==== Records to use ====

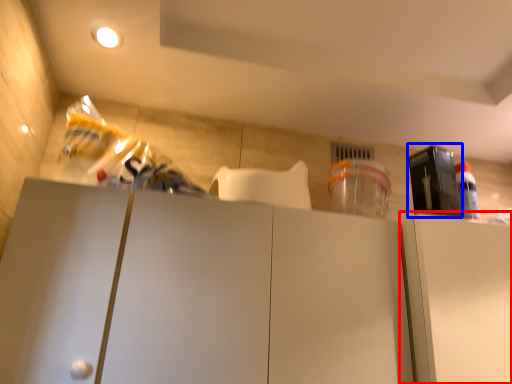
Question: Among these objects, which one is nearest to the camera, cabinetry (highlighted by a red box) or appliance (highlighted by a blue box)?

Choices:
 (A) cabinetry
 (B) appliance

Answer: (A)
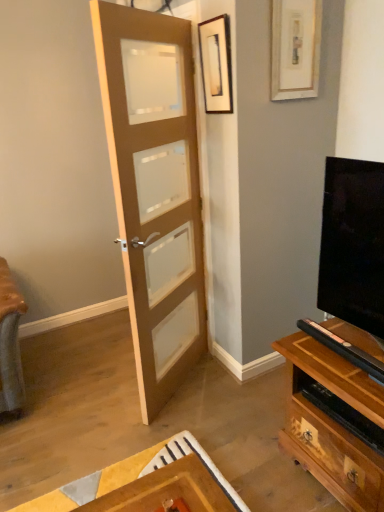
Find the location of a particular element. The image size is (384, 512). vacant space that is to the left of matte wood door at center is located at coordinates (98, 392).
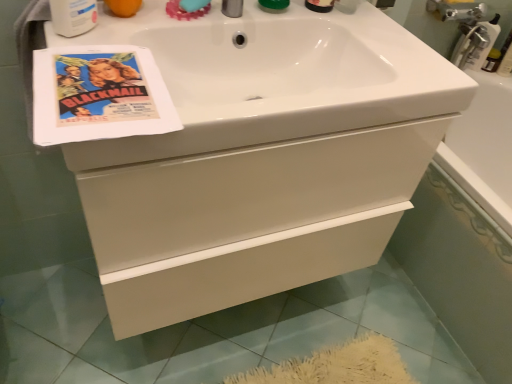
Image resolution: width=512 pixels, height=384 pixels. I want to click on free space between white plastic mouthwash at upper left and teal rubber soap at upper center, so click(x=132, y=24).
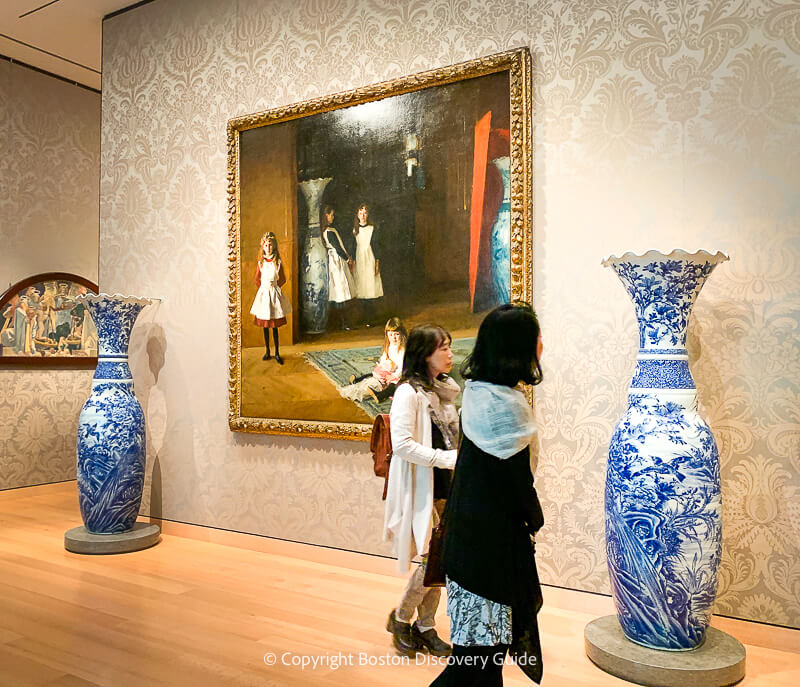
Find the location of a particular element. The width and height of the screenshot is (800, 687). vases is located at coordinates (665, 444), (502, 244), (314, 249), (106, 416).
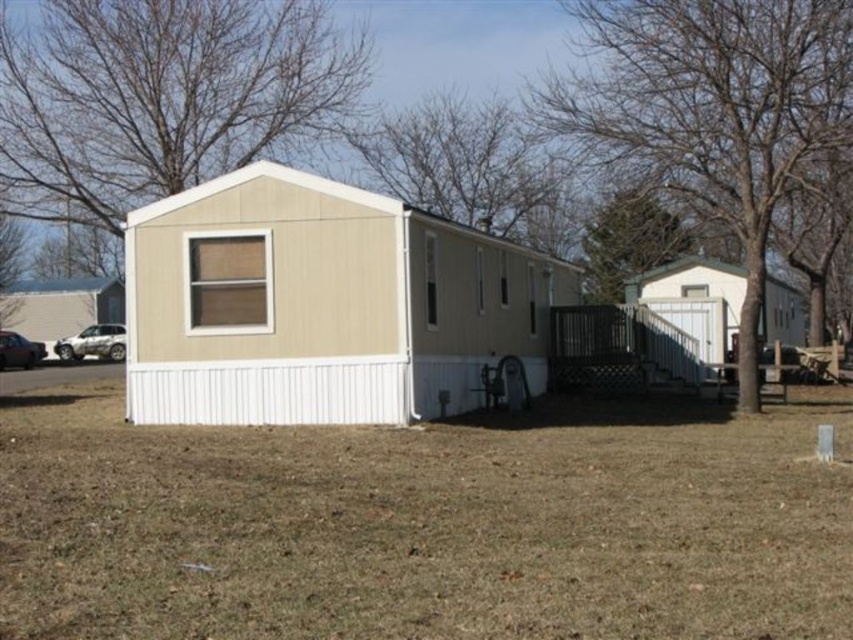
Identify the location of brown grass at lower center. Image resolution: width=853 pixels, height=640 pixels. (425, 525).

Does brown grass at lower center come behind silver metallic suv at left?

That is False.

Locate an element on the screen. The image size is (853, 640). brown grass at lower center is located at coordinates (425, 525).

Is beige siding mobile home at center to the right of beige wood tree at upper left from the viewer's perspective?

Yes, beige siding mobile home at center is to the right of beige wood tree at upper left.

Who is positioned more to the right, beige siding mobile home at center or beige wood tree at upper left?

beige siding mobile home at center is more to the right.

Who is more forward, (352, 193) or (151, 97)?

Positioned in front is point (352, 193).

The height and width of the screenshot is (640, 853). I want to click on beige siding mobile home at center, so click(321, 305).

Can you confirm if brown leafless tree at center is smaller than black matte car at left?

Incorrect, brown leafless tree at center is not smaller in size than black matte car at left.

Does brown leafless tree at center appear over black matte car at left?

Yes.

The image size is (853, 640). What do you see at coordinates (714, 109) in the screenshot?
I see `brown leafless tree at center` at bounding box center [714, 109].

Locate an element on the screen. This screenshot has width=853, height=640. brown leafless tree at center is located at coordinates (714, 109).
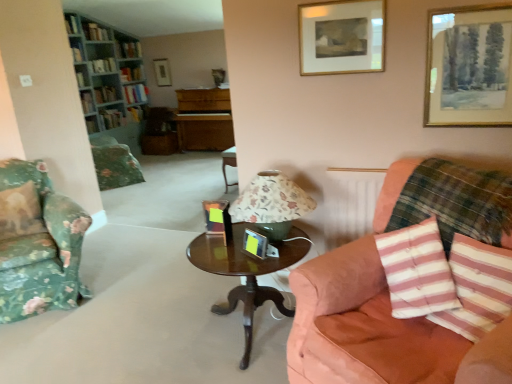
The height and width of the screenshot is (384, 512). I want to click on vacant region under dark wood coffee table at center (from a real-world perspective), so click(x=244, y=334).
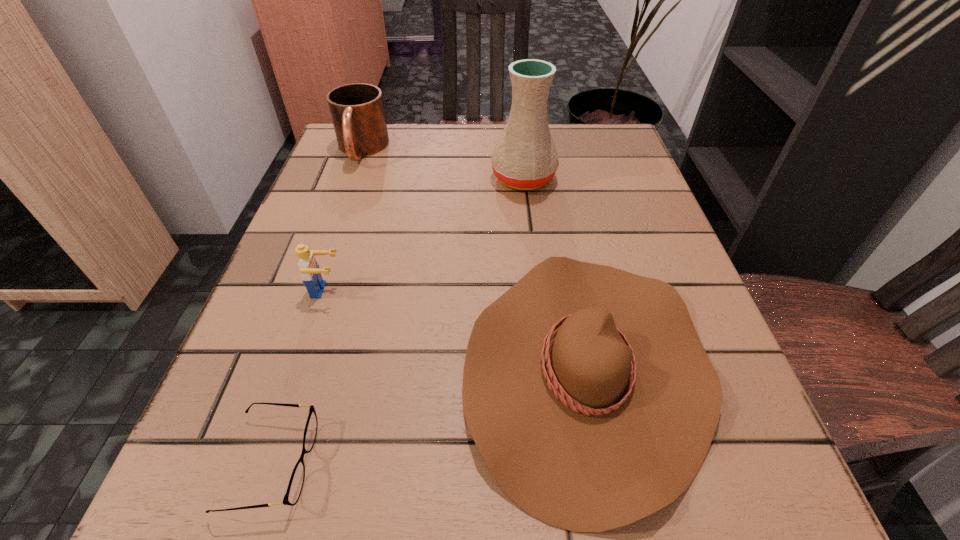
Locate an element on the screen. vacant space that satisfies the following two spatial constraints: 1. on the front side of the tallest object; 2. on the front-facing side of the shortest object is located at coordinates (558, 463).

I want to click on vacant space that satisfies the following two spatial constraints: 1. on the back side of the fourth tallest object; 2. on the face of the Lego, so click(x=572, y=290).

The image size is (960, 540). Identify the location of vacant region that satisfies the following two spatial constraints: 1. on the face of the third shortest object; 2. on the left side of the fourth tallest object. (301, 368).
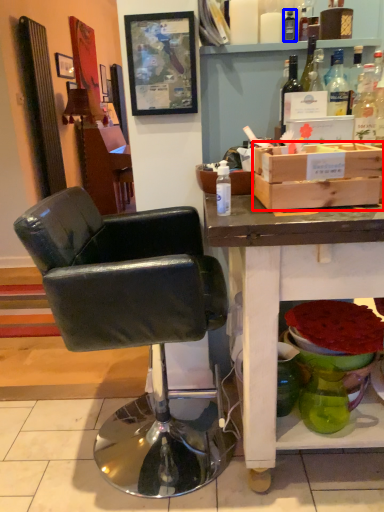
Question: Among these objects, which one is farthest to the camera, box (highlighted by a red box) or bottle (highlighted by a blue box)?

Choices:
 (A) box
 (B) bottle

Answer: (B)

====

• Aim of the task:
Render the lines above as a JSON list of strings, one string per line, leaving out blank lines and the pictures.

• Answer to the exercise:
[
  "Question: Among these objects, which one is nearest to the camera, cabinetry (highlighted by a red box) or appliance (highlighted by a blue box)?",
  "Choices:",
  " (A) cabinetry",
  " (B) appliance",
  "Answer: (A)",
  "Find the location of a particular element. The image size is (384, 512). vacant space that is to the left of matte wood door at center is located at coordinates (98, 392).",
  "Image resolution: width=512 pixels, height=384 pixels. I want to click on free space between white plastic mouthwash at upper left and teal rubber soap at upper center, so click(x=132, y=24).",
  "Find the location of a particular element. The width and height of the screenshot is (800, 687). vases is located at coordinates (665, 444), (502, 244), (314, 249), (106, 416).",
  "Identify the location of brown grass at lower center. Image resolution: width=853 pixels, height=640 pixels. (425, 525).",
  "Does brown grass at lower center come behind silver metallic suv at left?",
  "That is False.",
  "Locate an element on the screen. The image size is (853, 640). brown grass at lower center is located at coordinates (425, 525).",
  "Is beige siding mobile home at center to the right of beige wood tree at upper left from the viewer's perspective?",
  "Yes, beige siding mobile home at center is to the right of beige wood tree at upper left.",
  "Who is positioned more to the right, beige siding mobile home at center or beige wood tree at upper left?",
  "beige siding mobile home at center is more to the right.",
  "Who is more forward, (352, 193) or (151, 97)?",
  "Positioned in front is point (352, 193).",
  "The height and width of the screenshot is (640, 853). I want to click on beige siding mobile home at center, so click(321, 305).",
  "Can you confirm if brown leafless tree at center is smaller than black matte car at left?",
  "Incorrect, brown leafless tree at center is not smaller in size than black matte car at left.",
  "Does brown leafless tree at center appear over black matte car at left?",
  "Yes.",
  "The image size is (853, 640). What do you see at coordinates (714, 109) in the screenshot?",
  "I see `brown leafless tree at center` at bounding box center [714, 109].",
  "Locate an element on the screen. This screenshot has width=853, height=640. brown leafless tree at center is located at coordinates (714, 109).",
  "The height and width of the screenshot is (384, 512). I want to click on vacant region under dark wood coffee table at center (from a real-world perspective), so click(x=244, y=334).",
  "Locate an element on the screen. vacant space that satisfies the following two spatial constraints: 1. on the front side of the tallest object; 2. on the front-facing side of the shortest object is located at coordinates (558, 463).",
  "I want to click on vacant space that satisfies the following two spatial constraints: 1. on the back side of the fourth tallest object; 2. on the face of the Lego, so click(x=572, y=290).",
  "The image size is (960, 540). Identify the location of vacant region that satisfies the following two spatial constraints: 1. on the face of the third shortest object; 2. on the left side of the fourth tallest object. (301, 368).",
  "Question: Among these objects, which one is farthest to the camera, box (highlighted by a red box) or bottle (highlighted by a blue box)?",
  "Choices:",
  " (A) box",
  " (B) bottle",
  "Answer: (B)"
]